- Dataset extract
::::

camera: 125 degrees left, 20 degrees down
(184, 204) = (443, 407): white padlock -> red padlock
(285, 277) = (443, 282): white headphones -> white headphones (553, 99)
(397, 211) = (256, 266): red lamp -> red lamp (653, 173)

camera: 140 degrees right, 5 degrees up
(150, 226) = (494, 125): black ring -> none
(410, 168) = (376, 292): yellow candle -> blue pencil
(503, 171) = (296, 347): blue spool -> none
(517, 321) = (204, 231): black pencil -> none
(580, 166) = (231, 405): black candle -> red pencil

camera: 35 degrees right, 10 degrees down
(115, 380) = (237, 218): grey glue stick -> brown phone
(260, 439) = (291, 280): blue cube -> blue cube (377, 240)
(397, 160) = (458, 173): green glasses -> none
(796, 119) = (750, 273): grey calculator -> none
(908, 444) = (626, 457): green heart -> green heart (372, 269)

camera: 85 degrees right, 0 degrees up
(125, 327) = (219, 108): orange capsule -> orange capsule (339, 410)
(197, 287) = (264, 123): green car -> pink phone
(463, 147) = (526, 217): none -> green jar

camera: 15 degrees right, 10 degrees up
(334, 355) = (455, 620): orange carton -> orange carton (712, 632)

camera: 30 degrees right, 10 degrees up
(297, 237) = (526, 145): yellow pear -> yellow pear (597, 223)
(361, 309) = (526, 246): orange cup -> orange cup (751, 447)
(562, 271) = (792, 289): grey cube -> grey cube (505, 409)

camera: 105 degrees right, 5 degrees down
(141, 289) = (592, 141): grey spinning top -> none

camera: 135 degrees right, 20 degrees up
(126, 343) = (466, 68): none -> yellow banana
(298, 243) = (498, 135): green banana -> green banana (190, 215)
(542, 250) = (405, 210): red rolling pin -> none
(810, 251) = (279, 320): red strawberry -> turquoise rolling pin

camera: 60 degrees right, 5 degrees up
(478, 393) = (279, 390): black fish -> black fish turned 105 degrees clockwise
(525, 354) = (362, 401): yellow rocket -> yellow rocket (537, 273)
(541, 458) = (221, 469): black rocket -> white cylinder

::::

- Brief
With the line holding "(796, 119) = (750, 273): grey" as the first and the line holding "(463, 147) = (526, 217): none -> green jar" as the last, please transcribe exactly the lines of the material above in that range and nothing else.

- Output for this task
(796, 119) = (750, 273): grey calculator -> none
(908, 444) = (626, 457): green heart -> green heart (372, 269)

camera: 85 degrees right, 0 degrees up
(125, 327) = (219, 108): orange capsule -> orange capsule (339, 410)
(197, 287) = (264, 123): green car -> pink phone
(463, 147) = (526, 217): none -> green jar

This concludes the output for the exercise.